Object correspondence data
........
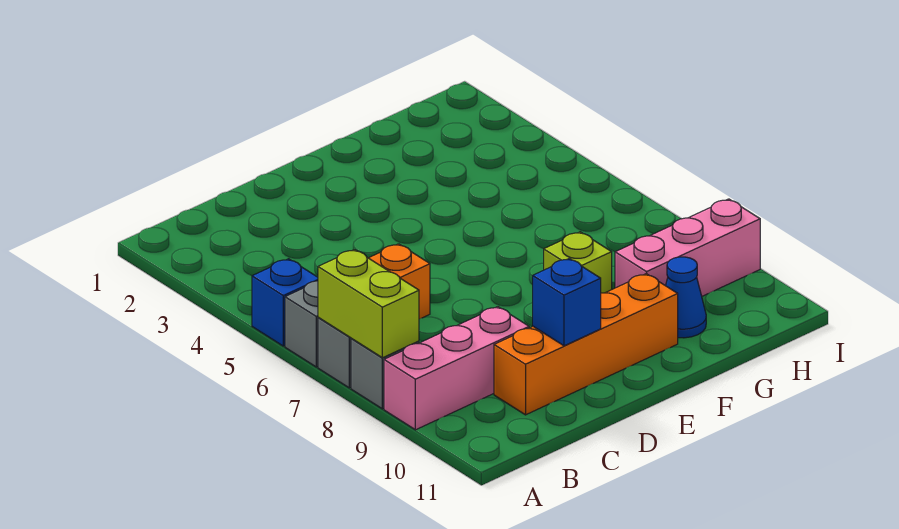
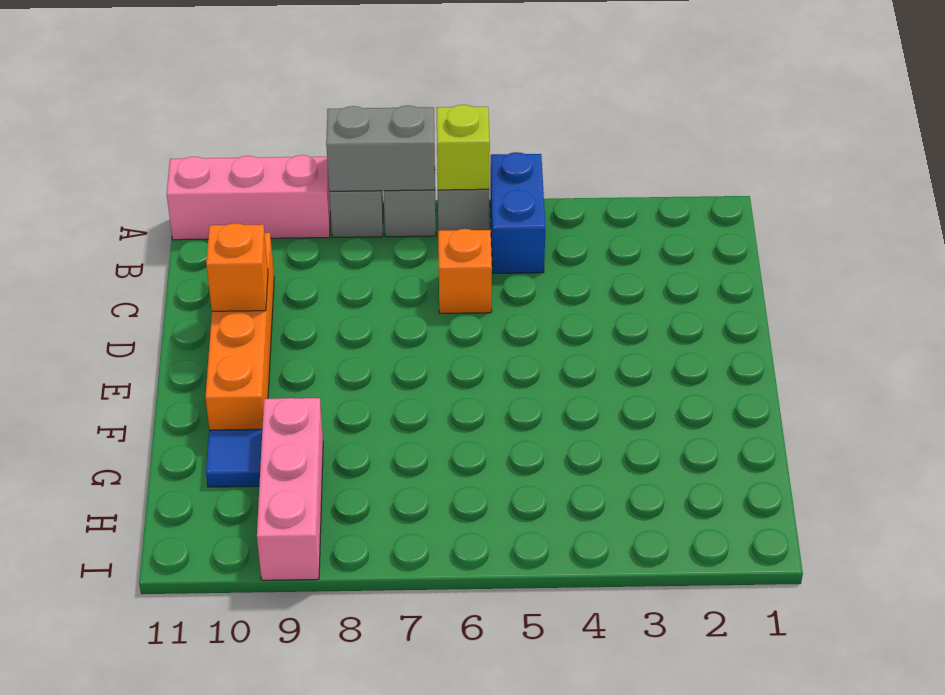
blue 1x1 brick [252,259,318,346] -> blue 1x2 brick [490,152,545,273]
lime 1x2 brick [318,250,419,358] -> grey 1x2 brick [326,105,435,191]
pink 1x3 brick [384,307,529,430] -> pink 1x3 brick turned to [167,155,330,240]
blue 1x1 brick [533,259,601,346] -> orange 1x1 brick [206,223,268,311]
lime 1x1 brick [544,232,612,293] -> lime 1x1 brick moved to [437,105,490,190]
blue 1x1 cone [666,257,706,338] -> blue 1x1 tile [206,429,262,487]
........
Work to be completed:
Your answer should consist of the lines from the line with "lime 1x2 brick" to the line with "lime 1x1 brick [544,232,612,293]" above, repeated exactly, both ends included.

Response area:
lime 1x2 brick [318,250,419,358] -> grey 1x2 brick [326,105,435,191]
pink 1x3 brick [384,307,529,430] -> pink 1x3 brick turned to [167,155,330,240]
blue 1x1 brick [533,259,601,346] -> orange 1x1 brick [206,223,268,311]
lime 1x1 brick [544,232,612,293] -> lime 1x1 brick moved to [437,105,490,190]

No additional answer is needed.